» **Problem statement**: Leaving the pictures aside, restate all of the data exactly.

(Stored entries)
^^^^^^^^
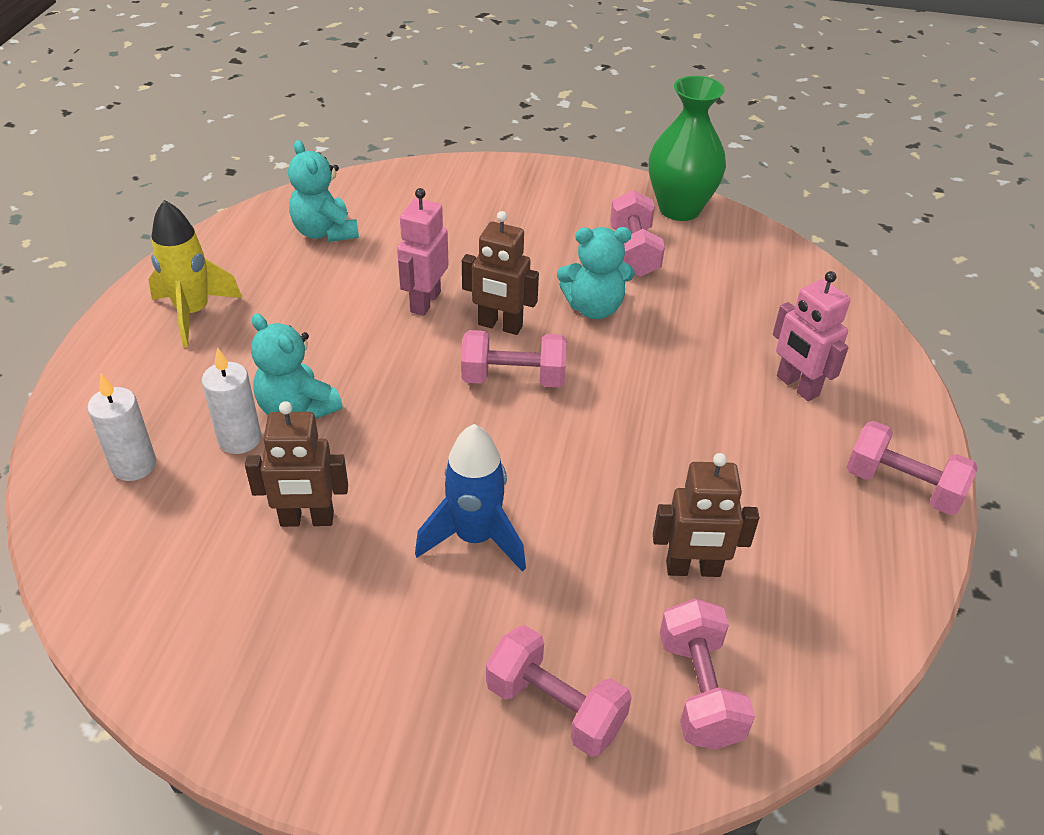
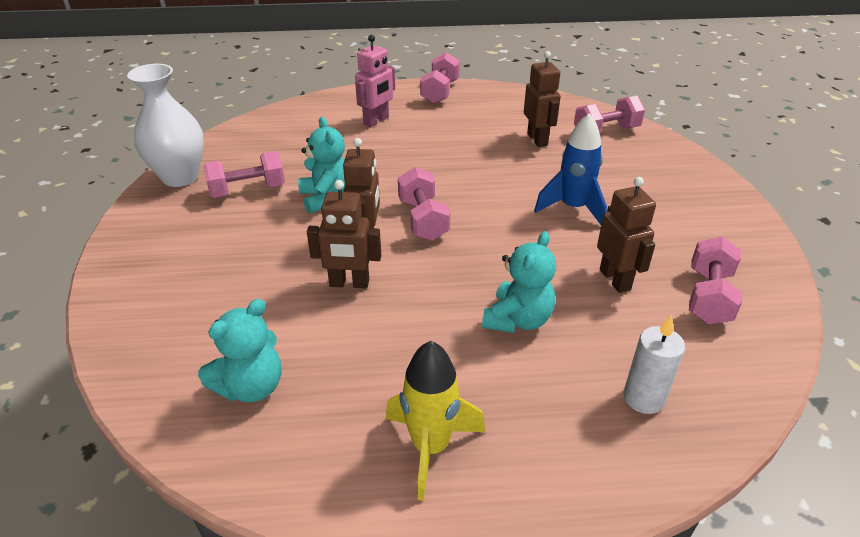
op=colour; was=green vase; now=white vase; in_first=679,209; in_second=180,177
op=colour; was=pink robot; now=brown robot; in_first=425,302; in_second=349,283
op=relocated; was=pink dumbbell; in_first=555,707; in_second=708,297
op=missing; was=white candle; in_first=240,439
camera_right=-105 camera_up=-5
^^^^^^^^
» **Written answer**:
op=colour; was=green vase; now=white vase; in_first=679,209; in_second=180,177
op=colour; was=pink robot; now=brown robot; in_first=425,302; in_second=349,283
op=relocated; was=pink dumbbell; in_first=555,707; in_second=708,297
op=missing; was=white candle; in_first=240,439
camera_right=-105 camera_up=-5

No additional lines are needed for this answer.